(PROVIDED DATA)
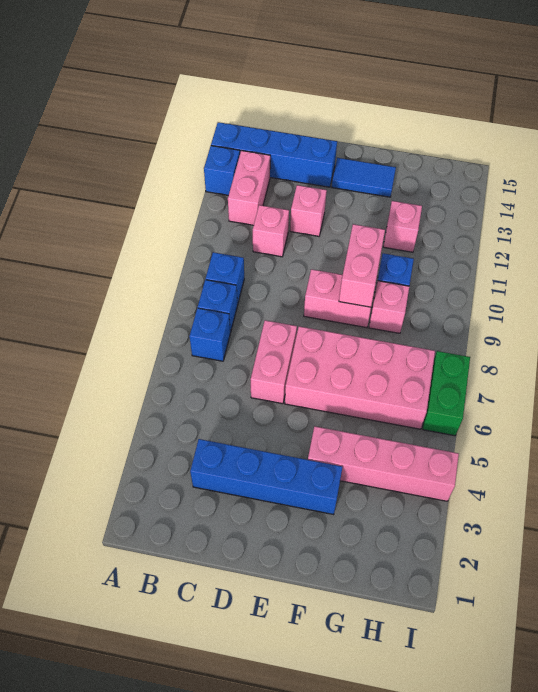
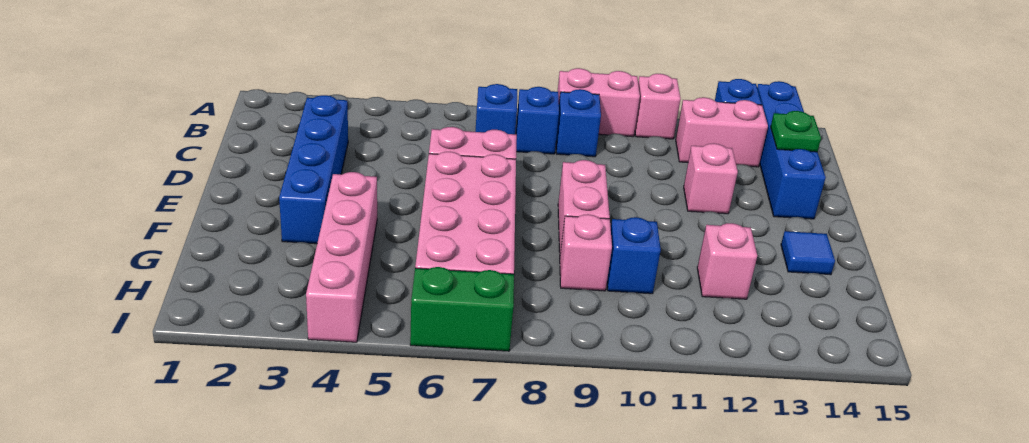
pink brick C11 level 1 -> pink brick A11 level 1
none -> green plate C14 level 2
blue tile E14:F14 level 1 -> blue tile F14 level 1
pink brick F9:F10 level 2 -> pink brick A9:A10 level 1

(WHAT YOU SHOULD DO)
Would you transcribe all of the data exactly, apart from its pictures?

(TASK SOLUTION)
pink brick C11 level 1 -> pink brick A11 level 1
none -> green plate C14 level 2
blue tile E14:F14 level 1 -> blue tile F14 level 1
pink brick F9:F10 level 2 -> pink brick A9:A10 level 1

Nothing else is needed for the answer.